* **Given instruction**
Extract every line of the data below that contains the string "kern", and copy each one in full.

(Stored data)
•••

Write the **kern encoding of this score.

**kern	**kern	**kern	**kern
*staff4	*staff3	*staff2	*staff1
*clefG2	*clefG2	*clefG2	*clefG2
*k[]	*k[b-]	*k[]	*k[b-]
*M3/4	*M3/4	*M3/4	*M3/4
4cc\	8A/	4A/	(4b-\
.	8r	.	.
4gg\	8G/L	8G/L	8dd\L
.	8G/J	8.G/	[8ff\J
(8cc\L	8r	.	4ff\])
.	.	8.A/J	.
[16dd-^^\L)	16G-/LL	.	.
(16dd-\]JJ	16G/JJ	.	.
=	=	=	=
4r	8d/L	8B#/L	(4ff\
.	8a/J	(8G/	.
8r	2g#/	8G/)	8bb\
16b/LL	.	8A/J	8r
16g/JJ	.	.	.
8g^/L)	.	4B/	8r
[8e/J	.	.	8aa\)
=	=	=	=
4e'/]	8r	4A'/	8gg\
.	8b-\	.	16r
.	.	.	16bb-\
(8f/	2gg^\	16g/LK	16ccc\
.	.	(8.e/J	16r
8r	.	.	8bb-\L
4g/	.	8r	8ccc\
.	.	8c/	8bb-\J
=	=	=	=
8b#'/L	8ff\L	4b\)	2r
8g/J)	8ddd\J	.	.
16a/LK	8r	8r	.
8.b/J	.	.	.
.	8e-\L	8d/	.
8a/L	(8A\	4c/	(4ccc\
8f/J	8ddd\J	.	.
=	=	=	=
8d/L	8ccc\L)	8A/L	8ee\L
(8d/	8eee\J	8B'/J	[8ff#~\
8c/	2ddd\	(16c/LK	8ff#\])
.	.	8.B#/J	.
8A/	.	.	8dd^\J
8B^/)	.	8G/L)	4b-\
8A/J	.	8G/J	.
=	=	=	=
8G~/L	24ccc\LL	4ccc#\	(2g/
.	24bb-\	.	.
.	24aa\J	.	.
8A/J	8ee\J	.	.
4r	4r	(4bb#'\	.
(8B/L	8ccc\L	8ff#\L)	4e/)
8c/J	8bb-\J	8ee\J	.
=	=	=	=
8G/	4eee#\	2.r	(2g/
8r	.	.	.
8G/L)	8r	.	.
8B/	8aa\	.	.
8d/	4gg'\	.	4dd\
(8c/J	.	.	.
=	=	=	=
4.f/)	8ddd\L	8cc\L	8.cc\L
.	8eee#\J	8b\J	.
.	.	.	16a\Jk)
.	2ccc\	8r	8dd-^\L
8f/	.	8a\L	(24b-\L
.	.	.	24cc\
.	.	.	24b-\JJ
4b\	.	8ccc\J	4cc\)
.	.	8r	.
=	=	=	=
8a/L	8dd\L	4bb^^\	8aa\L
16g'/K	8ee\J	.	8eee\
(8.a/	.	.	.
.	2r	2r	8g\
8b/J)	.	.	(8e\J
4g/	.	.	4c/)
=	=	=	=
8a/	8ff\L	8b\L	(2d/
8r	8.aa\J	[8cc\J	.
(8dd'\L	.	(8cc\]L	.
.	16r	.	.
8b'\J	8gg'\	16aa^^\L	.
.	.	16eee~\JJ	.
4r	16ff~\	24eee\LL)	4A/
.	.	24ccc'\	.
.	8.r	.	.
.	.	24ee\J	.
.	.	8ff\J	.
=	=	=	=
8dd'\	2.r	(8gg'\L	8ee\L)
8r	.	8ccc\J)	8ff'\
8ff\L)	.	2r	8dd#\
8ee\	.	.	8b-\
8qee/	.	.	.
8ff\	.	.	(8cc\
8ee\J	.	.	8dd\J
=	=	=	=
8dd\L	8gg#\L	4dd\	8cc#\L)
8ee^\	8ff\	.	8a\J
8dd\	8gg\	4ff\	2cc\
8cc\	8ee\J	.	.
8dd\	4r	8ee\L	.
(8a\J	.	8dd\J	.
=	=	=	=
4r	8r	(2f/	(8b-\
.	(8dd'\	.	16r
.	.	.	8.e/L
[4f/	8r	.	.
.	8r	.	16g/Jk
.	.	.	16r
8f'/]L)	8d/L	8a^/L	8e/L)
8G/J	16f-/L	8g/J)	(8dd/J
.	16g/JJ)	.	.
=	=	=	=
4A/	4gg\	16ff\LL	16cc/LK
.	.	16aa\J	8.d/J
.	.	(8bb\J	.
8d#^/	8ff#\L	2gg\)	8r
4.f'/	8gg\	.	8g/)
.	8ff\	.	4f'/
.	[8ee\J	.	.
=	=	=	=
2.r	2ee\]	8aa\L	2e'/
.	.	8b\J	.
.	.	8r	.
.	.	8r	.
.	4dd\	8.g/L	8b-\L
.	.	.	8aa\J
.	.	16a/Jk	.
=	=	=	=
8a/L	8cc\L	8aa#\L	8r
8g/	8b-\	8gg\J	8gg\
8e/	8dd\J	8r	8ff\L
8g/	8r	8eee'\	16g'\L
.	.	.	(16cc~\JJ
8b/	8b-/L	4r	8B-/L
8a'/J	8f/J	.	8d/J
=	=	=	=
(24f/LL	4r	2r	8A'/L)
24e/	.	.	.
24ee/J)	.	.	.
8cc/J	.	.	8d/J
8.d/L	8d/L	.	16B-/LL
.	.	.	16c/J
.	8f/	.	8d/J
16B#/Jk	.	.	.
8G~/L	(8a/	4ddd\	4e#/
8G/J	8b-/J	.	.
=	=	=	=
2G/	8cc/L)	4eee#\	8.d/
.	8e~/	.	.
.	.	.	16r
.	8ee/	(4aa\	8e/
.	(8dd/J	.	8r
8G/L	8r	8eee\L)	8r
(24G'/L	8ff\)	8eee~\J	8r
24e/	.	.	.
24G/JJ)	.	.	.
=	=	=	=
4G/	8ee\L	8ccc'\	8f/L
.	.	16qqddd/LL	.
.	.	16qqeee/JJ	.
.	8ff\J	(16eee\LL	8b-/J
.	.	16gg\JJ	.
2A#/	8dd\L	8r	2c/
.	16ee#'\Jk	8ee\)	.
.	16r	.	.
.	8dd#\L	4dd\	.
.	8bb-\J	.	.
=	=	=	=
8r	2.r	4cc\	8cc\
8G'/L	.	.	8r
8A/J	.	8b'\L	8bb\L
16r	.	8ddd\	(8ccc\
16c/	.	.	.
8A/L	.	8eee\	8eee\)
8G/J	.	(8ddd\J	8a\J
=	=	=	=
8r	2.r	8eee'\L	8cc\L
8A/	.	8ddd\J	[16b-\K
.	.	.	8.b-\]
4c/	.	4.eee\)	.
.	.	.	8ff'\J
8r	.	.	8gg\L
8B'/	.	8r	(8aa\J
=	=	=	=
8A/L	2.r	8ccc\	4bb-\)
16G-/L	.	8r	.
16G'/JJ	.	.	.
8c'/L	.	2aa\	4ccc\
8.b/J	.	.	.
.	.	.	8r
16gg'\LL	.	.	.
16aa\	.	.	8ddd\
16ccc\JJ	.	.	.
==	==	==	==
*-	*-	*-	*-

•••

* **Output**
Write the **kern encoding of this score.
**kern	**kern	**kern	**kern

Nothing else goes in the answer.